-- Opening Marker --
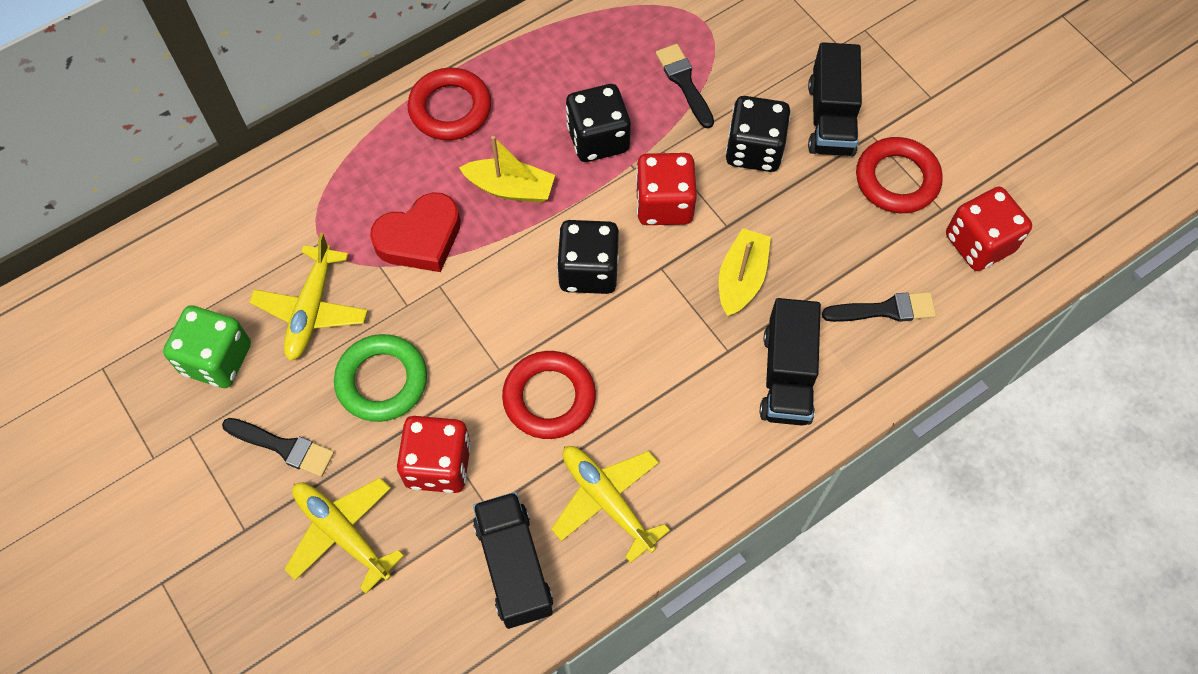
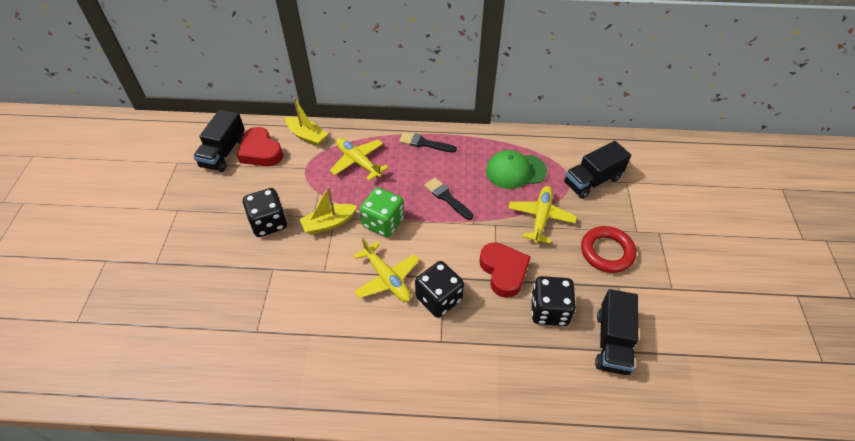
black brush: 3 -> 2
green cap: 0 -> 1
green ring: 1 -> 0
red dice: 3 -> 0
red heart: 1 -> 2
red ring: 3 -> 1

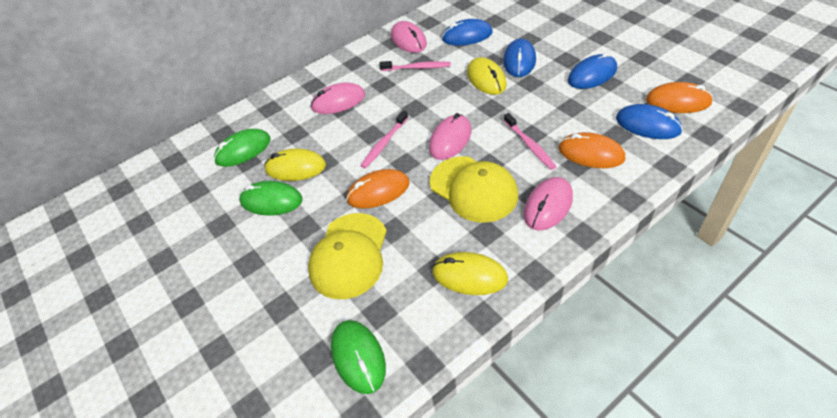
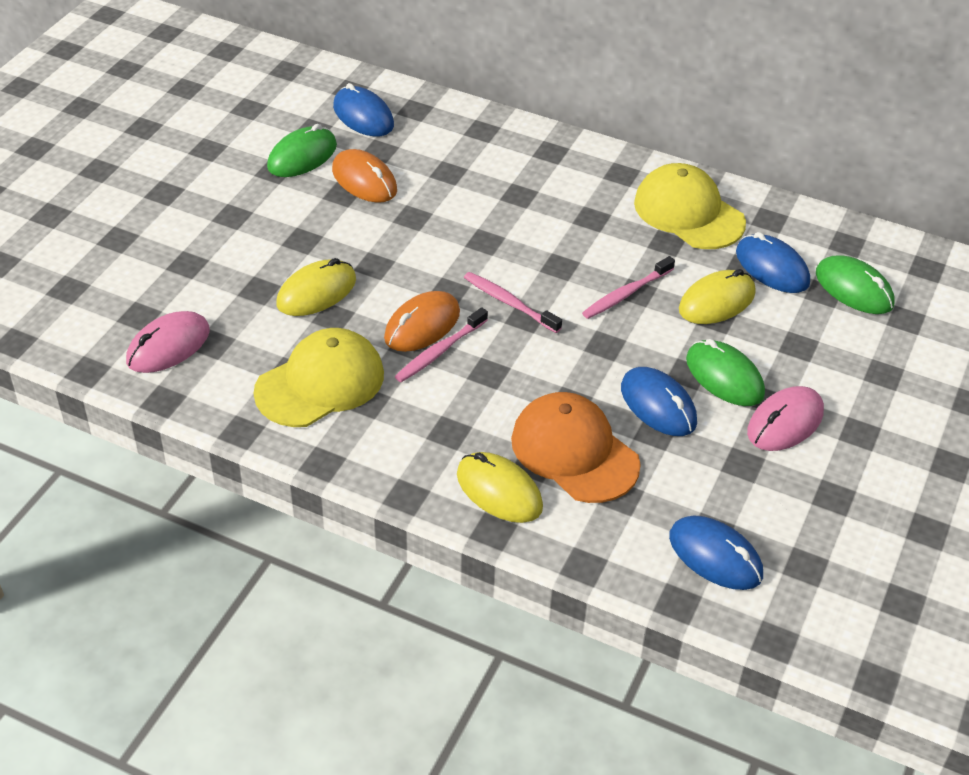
orange cap: 0 -> 1
orange mouse: 3 -> 2
pink mouse: 4 -> 2

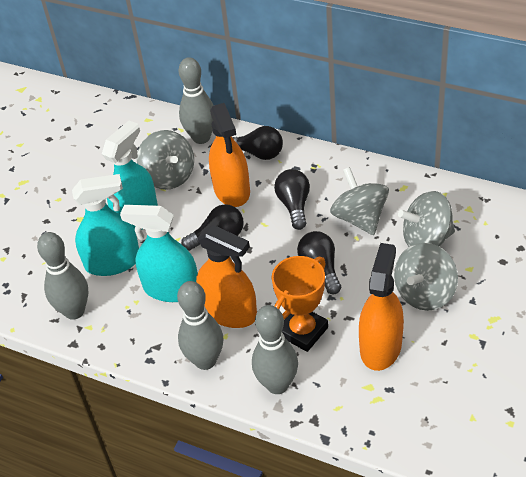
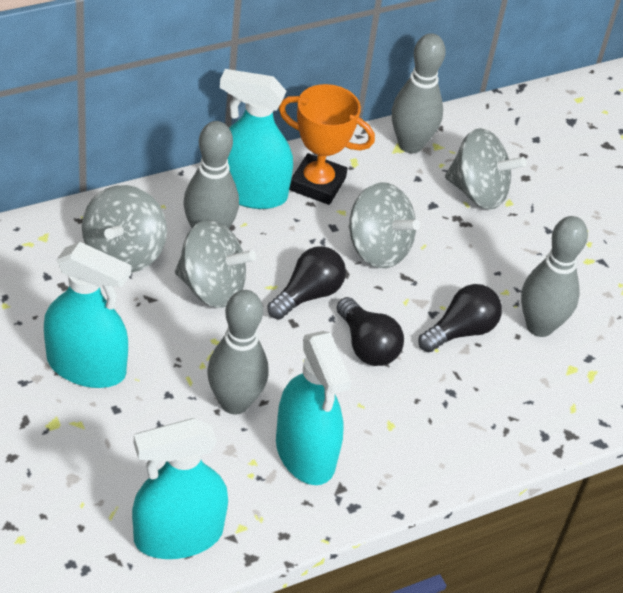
black light bulb: 4 -> 3
orange spray bottle: 3 -> 0
turquoise spray bottle: 3 -> 4

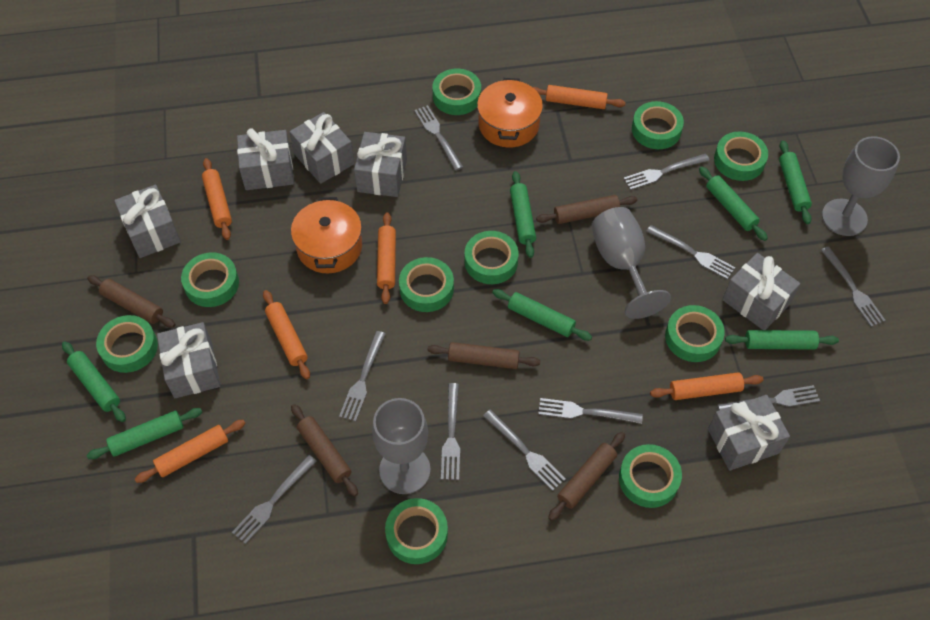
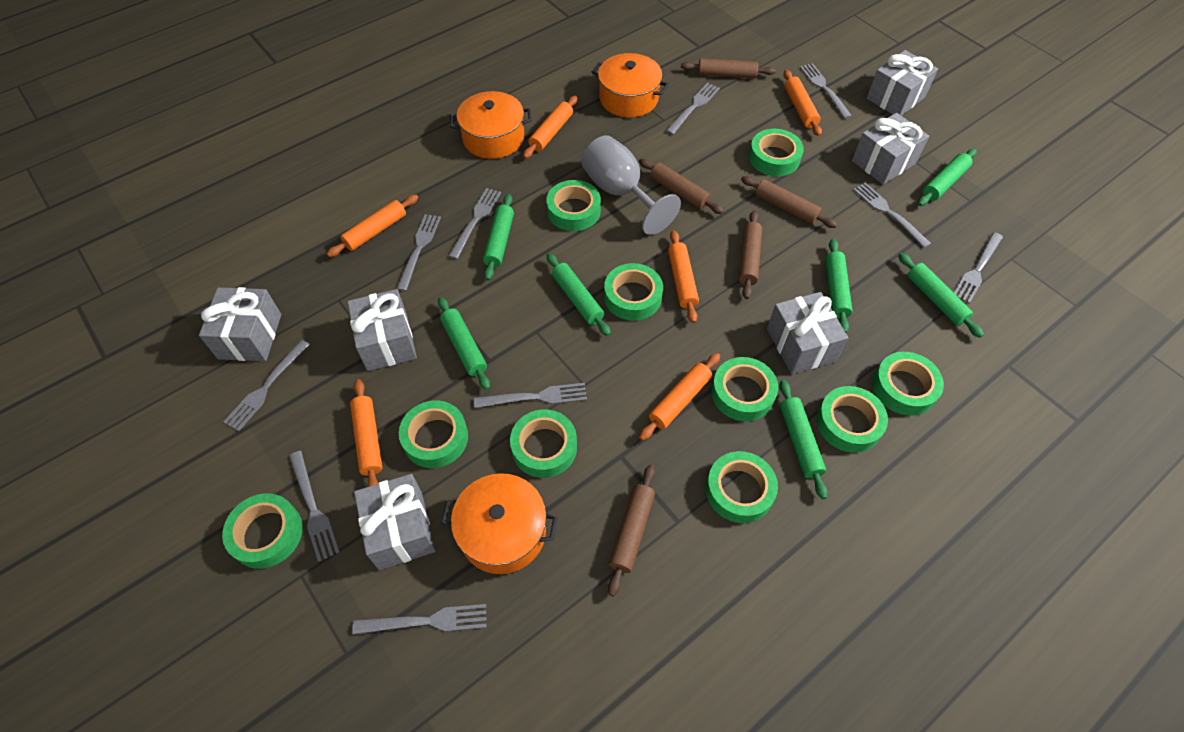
grey gift: 7 -> 6
grey goblet: 3 -> 1
orange pot: 2 -> 3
-- Closing Marker --
▶ _BRIEF_
Only the lines from the line with "red dice: 3 -> 0" through the end of the records belong in your copy. Repeat them exactly, without pictures.

▶ _SOLUTION BELOW_
red dice: 3 -> 0
red heart: 1 -> 2
red ring: 3 -> 1

orange cap: 0 -> 1
orange mouse: 3 -> 2
pink mouse: 4 -> 2

black light bulb: 4 -> 3
orange spray bottle: 3 -> 0
turquoise spray bottle: 3 -> 4

grey gift: 7 -> 6
grey goblet: 3 -> 1
orange pot: 2 -> 3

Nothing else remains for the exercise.